Records for this task =>

# # # # #

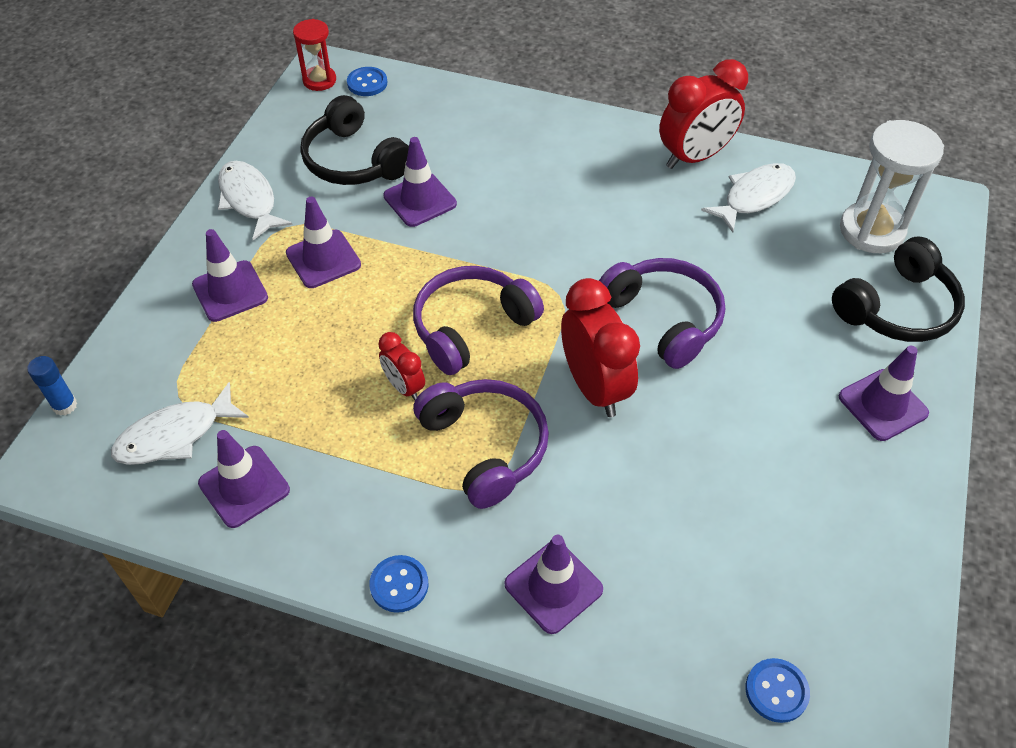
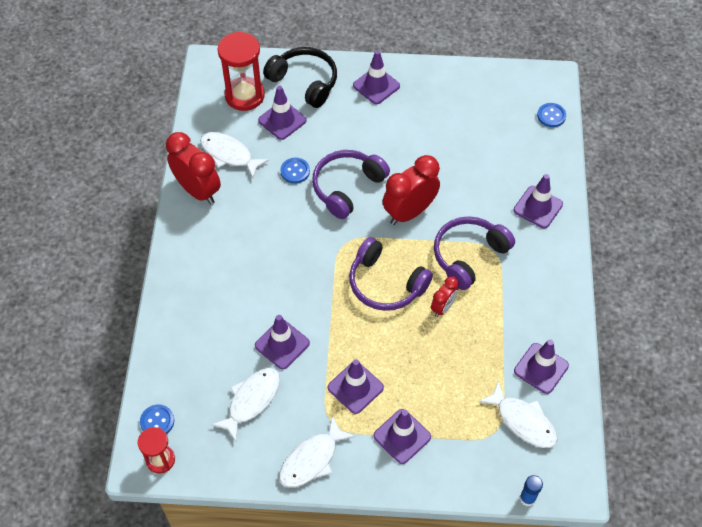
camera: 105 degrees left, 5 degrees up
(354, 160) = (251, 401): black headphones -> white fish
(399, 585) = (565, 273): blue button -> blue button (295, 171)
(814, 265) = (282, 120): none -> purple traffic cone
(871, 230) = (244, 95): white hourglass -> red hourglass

# # # # #

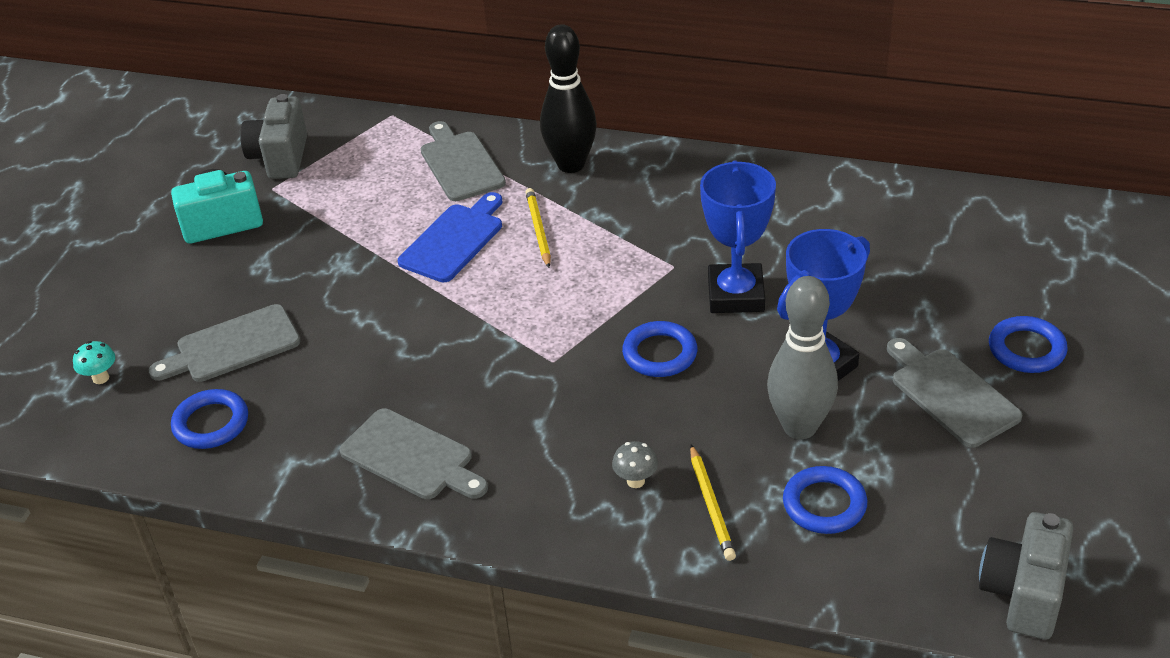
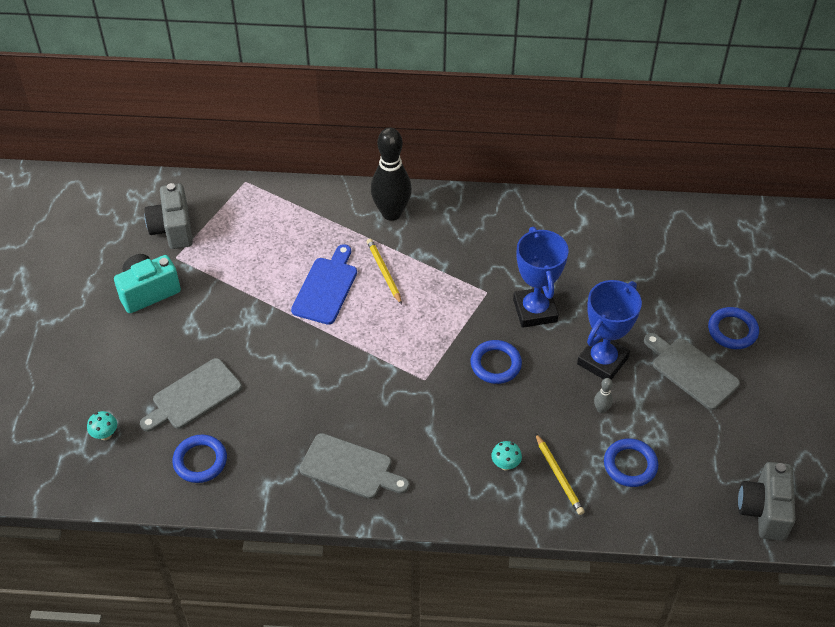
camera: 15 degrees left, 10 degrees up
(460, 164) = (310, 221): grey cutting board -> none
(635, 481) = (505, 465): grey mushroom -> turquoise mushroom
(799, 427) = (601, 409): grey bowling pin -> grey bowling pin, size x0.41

# # # # #

Assigned task => Please copy, exactly and with nothing else, the lines above beginning at the line that has "(635, 481) = (505, 465): grey" and ending with the line that has "(799, 427) = (601, 409): grey".

Output =>
(635, 481) = (505, 465): grey mushroom -> turquoise mushroom
(799, 427) = (601, 409): grey bowling pin -> grey bowling pin, size x0.41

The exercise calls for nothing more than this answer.